**REQUIRED WORK:** Without any pictures, print exactly the lines that run from the start of the data through the line containing "none -> brown cupcake [786,202,830,249]".

**DATA TO USE:**

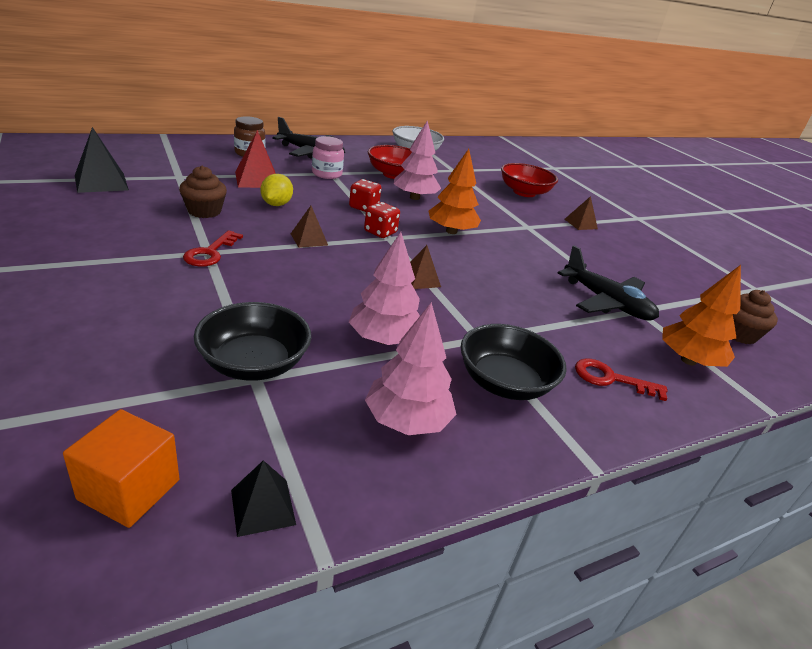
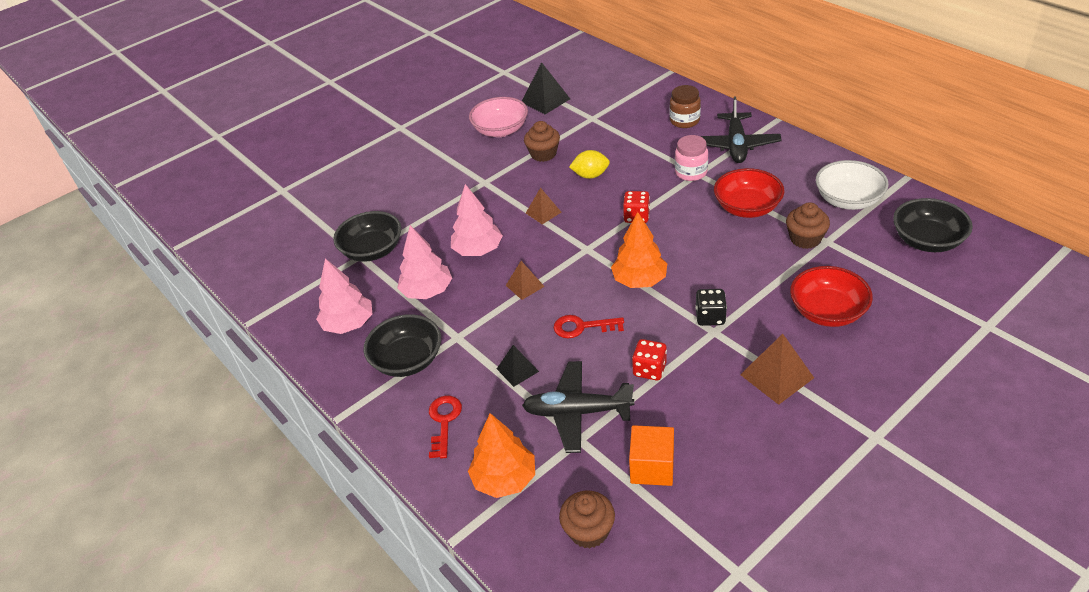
camera: 85 degrees right, 10 degrees up
orange cube [63,409,179,528] -> orange cube moved to [629,425,674,486]
red key [183,230,243,267] -> red key moved to [554,315,624,338]
black pyramid [231,460,296,537] -> black pyramid moved to [497,345,539,387]
red pyramid [235,130,276,188] -> none
red dice [364,202,400,238] -> red dice moved to [632,339,667,381]
pink tree [394,120,441,200] -> pink tree moved to [451,184,503,256]
black plane [558,246,659,321] -> black plane turned 60 degrees clockwise [522,361,634,453]
brown pyramid [565,196,598,230] -> brown pyramid [740,334,814,405], size x1.59
none -> pink bowl [469,97,528,137]
none -> black dice [695,289,727,326]
none -> brown cupcake [786,202,830,249]
none -> black bowl [893,198,973,252]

**RESPONSE TO THIS EXERCISE:**
camera: 85 degrees right, 10 degrees up
orange cube [63,409,179,528] -> orange cube moved to [629,425,674,486]
red key [183,230,243,267] -> red key moved to [554,315,624,338]
black pyramid [231,460,296,537] -> black pyramid moved to [497,345,539,387]
red pyramid [235,130,276,188] -> none
red dice [364,202,400,238] -> red dice moved to [632,339,667,381]
pink tree [394,120,441,200] -> pink tree moved to [451,184,503,256]
black plane [558,246,659,321] -> black plane turned 60 degrees clockwise [522,361,634,453]
brown pyramid [565,196,598,230] -> brown pyramid [740,334,814,405], size x1.59
none -> pink bowl [469,97,528,137]
none -> black dice [695,289,727,326]
none -> brown cupcake [786,202,830,249]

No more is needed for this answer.